Task brief: Go through the data below line by line and report how many lines contain "cylinder", giving only that figure.

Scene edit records
※ ※ ※

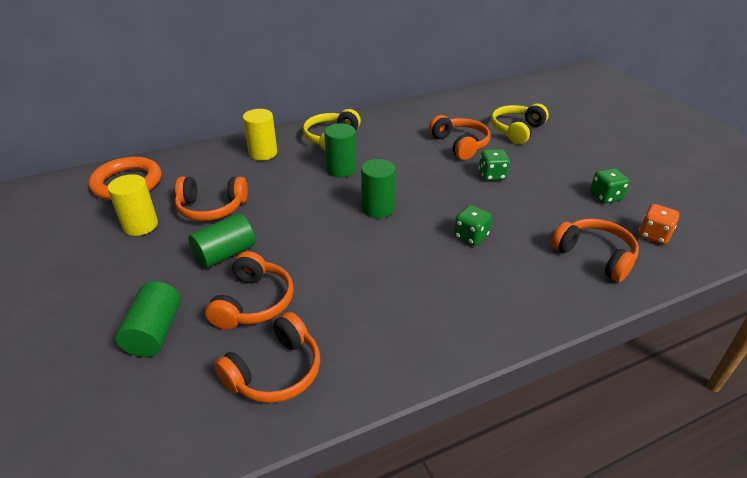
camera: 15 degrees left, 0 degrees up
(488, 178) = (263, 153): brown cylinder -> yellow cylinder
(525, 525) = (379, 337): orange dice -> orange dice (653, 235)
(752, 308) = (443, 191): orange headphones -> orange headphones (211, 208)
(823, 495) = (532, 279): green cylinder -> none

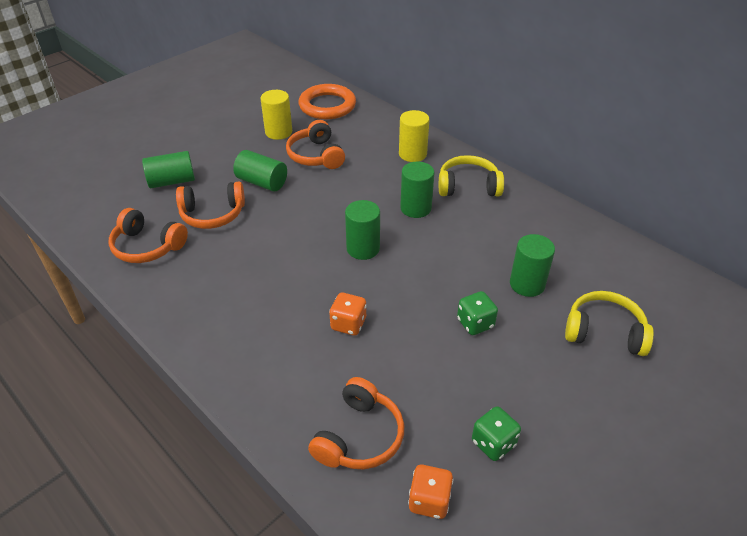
camera: 70 degrees right, 5 degrees up
(460, 144) = (527, 284): orange headphones -> green cylinder
(471, 236) = (348, 324): green dice -> orange dice

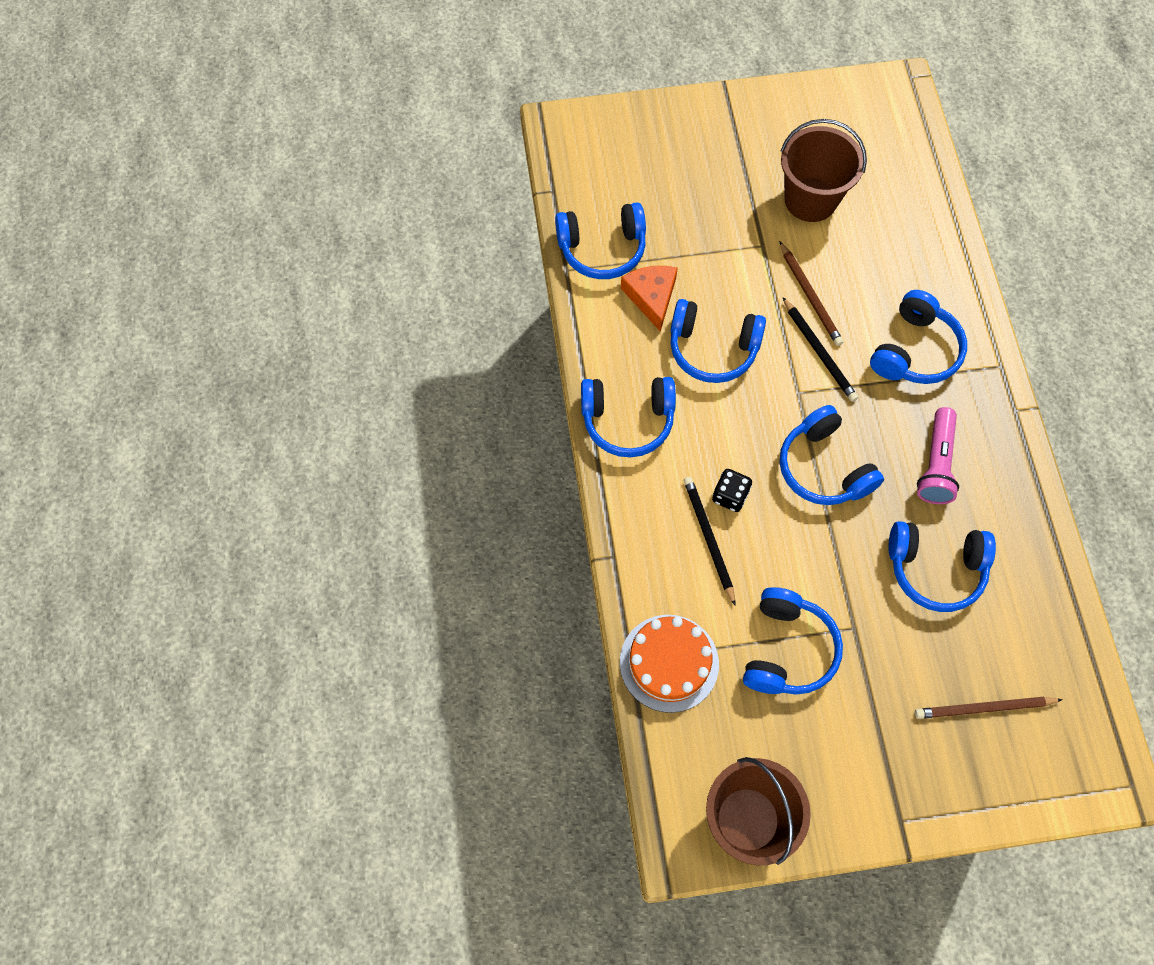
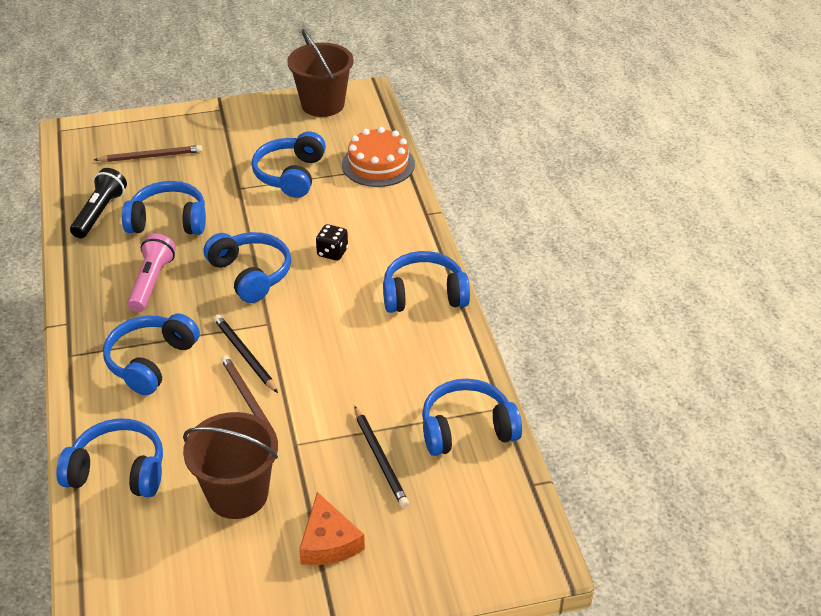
camera: 175 degrees right, 25 degrees down
(651, 297) = (411, 389): orange cheese -> orange cheese (328, 542)
(708, 539) = (350, 227): black pencil -> black pencil (380, 459)
(712, 349) = (348, 351): blue headphones -> blue headphones (118, 471)
(1026, 592) = (99, 213): none -> black flashlight

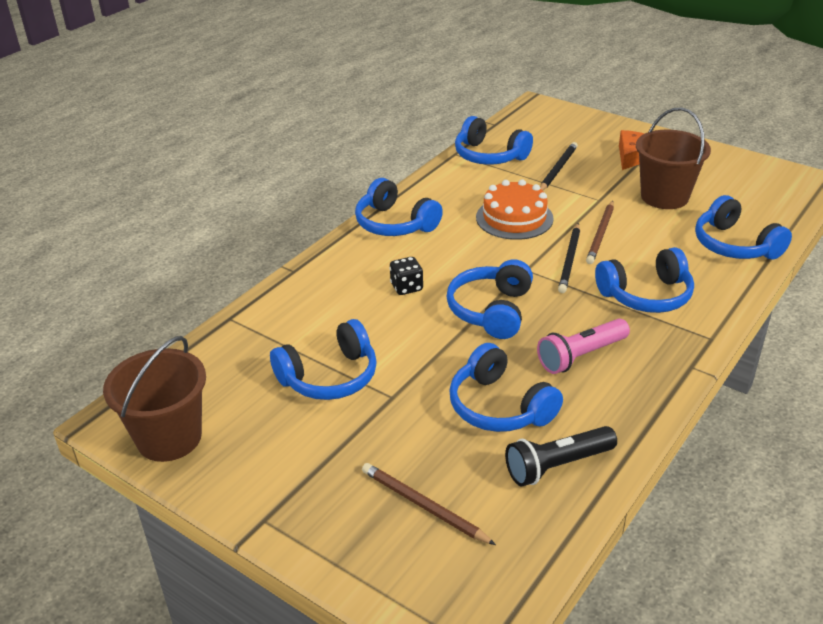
camera: 130 degrees left, 5 degrees down
(378, 164) = (248, 334): orange cake -> orange cake (514, 218)

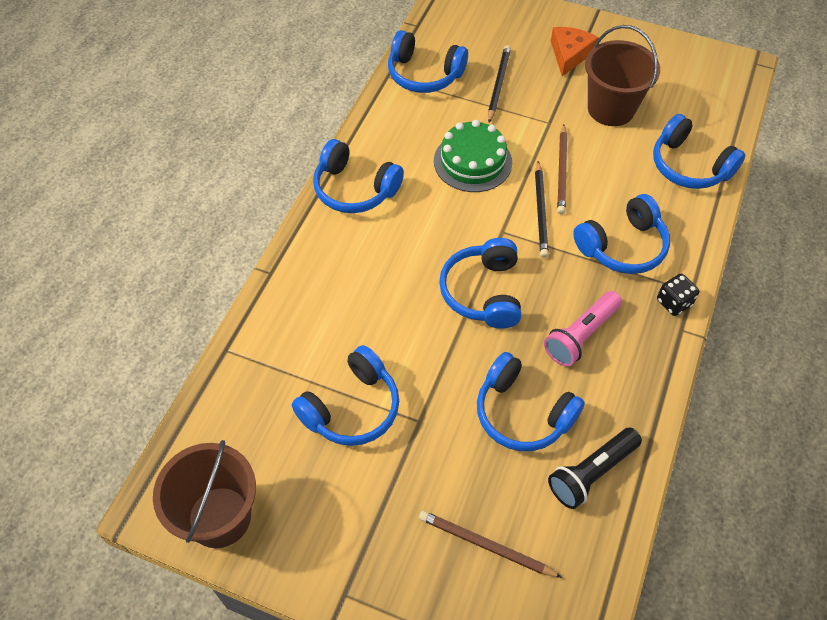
camera: 15 degrees left, 20 degrees up
(406, 287) = (392, 276): black dice -> black dice (674, 302)
(514, 218) = (472, 161): orange cake -> green cake

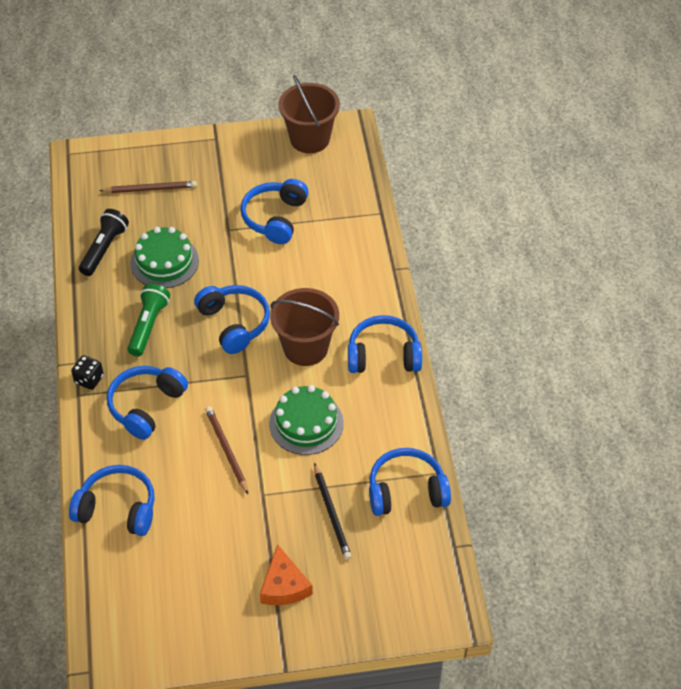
camera: 150 degrees right, 5 degrees down
(522, 413) = (164, 262): blue headphones -> green cake
(541, 211) = (225, 405): black pencil -> none
(581, 335) = (148, 326): pink flashlight -> green flashlight
(611, 109) = (213, 537): brown bucket -> brown bucket (305, 348)

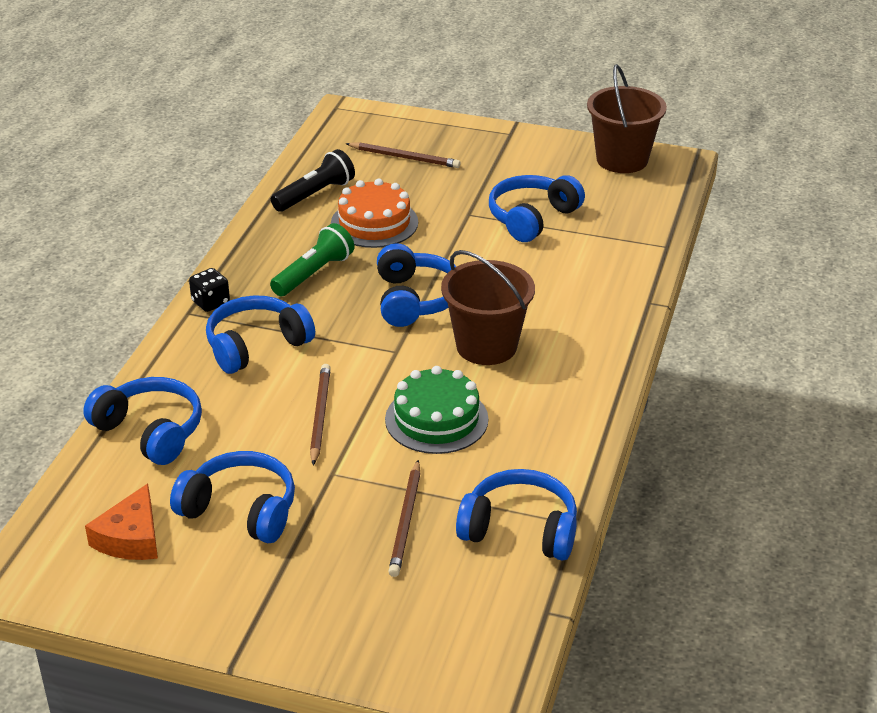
camera: 25 degrees right, 15 degrees down
(164, 262) = (374, 223): green cake -> orange cake
(284, 585) = (292, 576): orange cheese -> orange cheese (131, 537)
(332, 513) = (406, 521): black pencil -> brown pencil
(383, 355) = (581, 381): blue headphones -> blue headphones (241, 510)

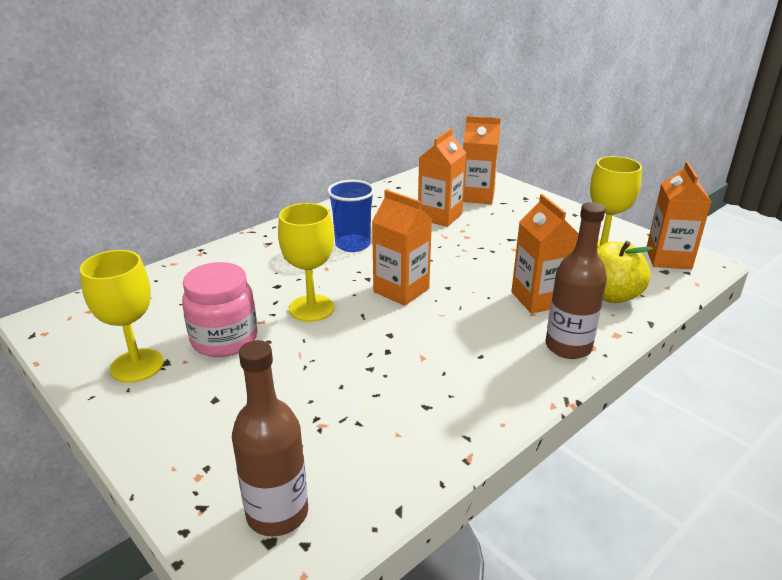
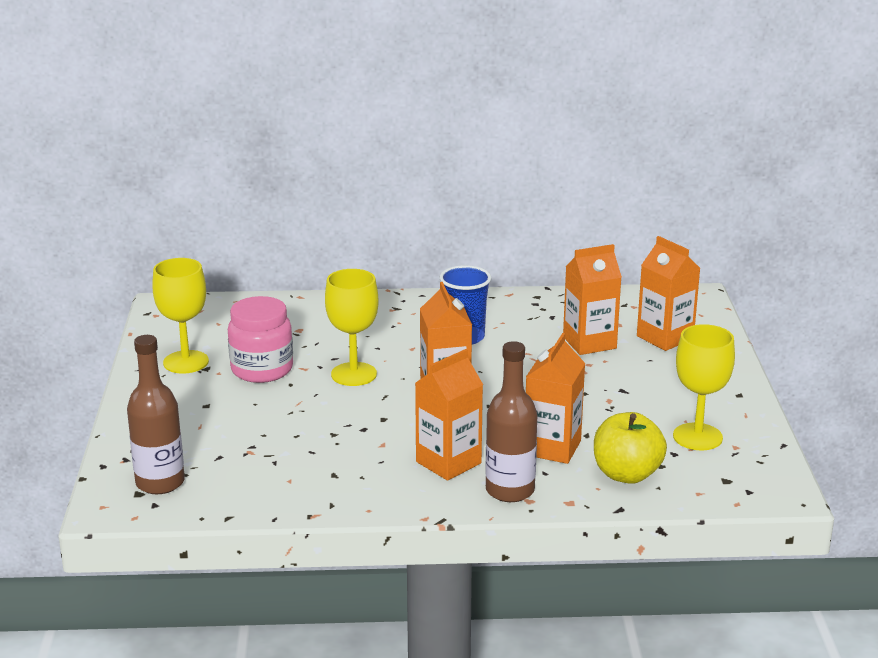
camera: 40 degrees right, 5 degrees down
(668, 259) = (754, 472): orange carton -> orange carton (448, 462)

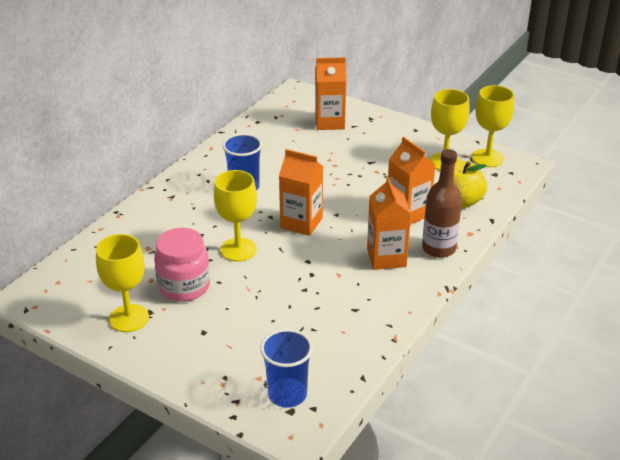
camera: 55 degrees left, 10 degrees up
(160, 483) = (287, 394): brown bottle -> blue cup
(589, 343) = (305, 148): orange carton -> none
(755, 464) = (487, 158): none -> yellow goblet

※ ※ ※

Response box: 3